(Extracted data begins)

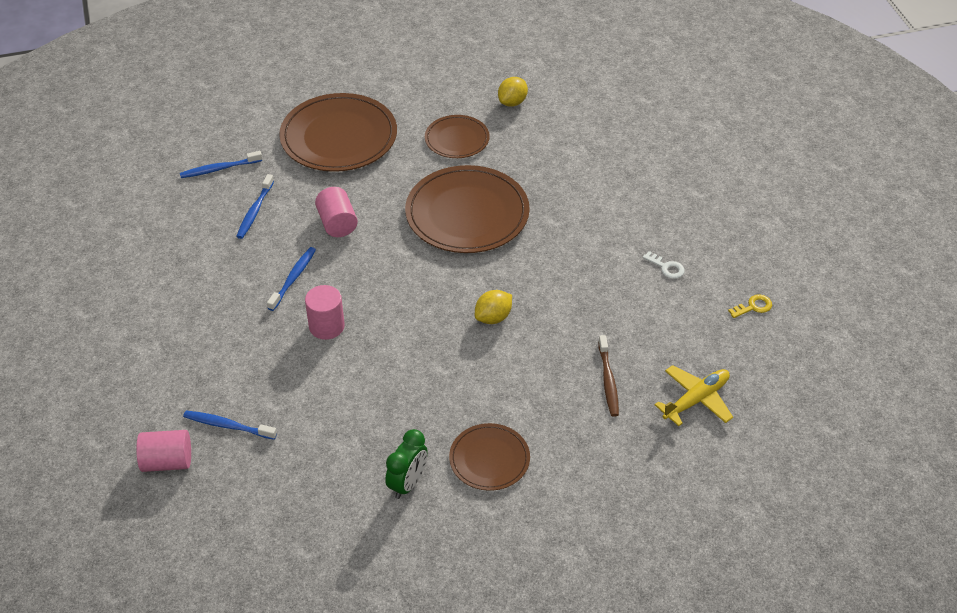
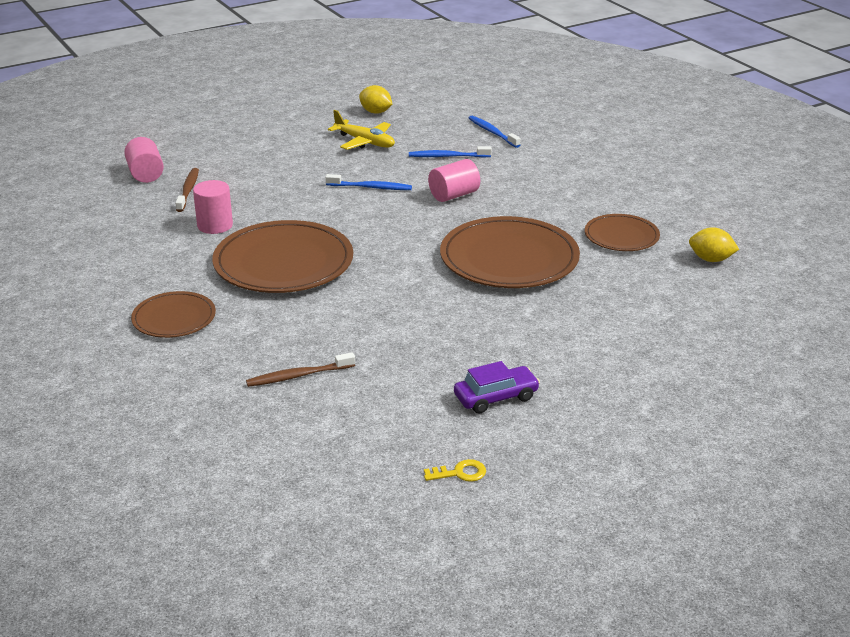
camera: 75 degrees right, 15 degrees down
(228, 426) = (188, 190): blue toothbrush -> brown toothbrush
(326, 326) = (317, 212): pink cylinder -> pink cylinder (215, 225)
(339, 137) = (576, 176): brown plate -> brown plate (283, 262)
(408, 483) = (137, 280): green clock -> none
(493, 317) = (364, 294): yellow lemon -> yellow lemon (375, 112)
(666, 267) = (496, 397): white key -> purple car
(696, 400) = (287, 441): yellow plane -> yellow plane (365, 142)
(753, 307) = (460, 473): yellow key -> yellow key turned 60 degrees counterclockwise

(Extracted data ends)

Exercise instructions:
In the records above, find each line holding "degrees" and copy it.

Response to this exercise:
camera: 75 degrees right, 15 degrees down
(753, 307) = (460, 473): yellow key -> yellow key turned 60 degrees counterclockwise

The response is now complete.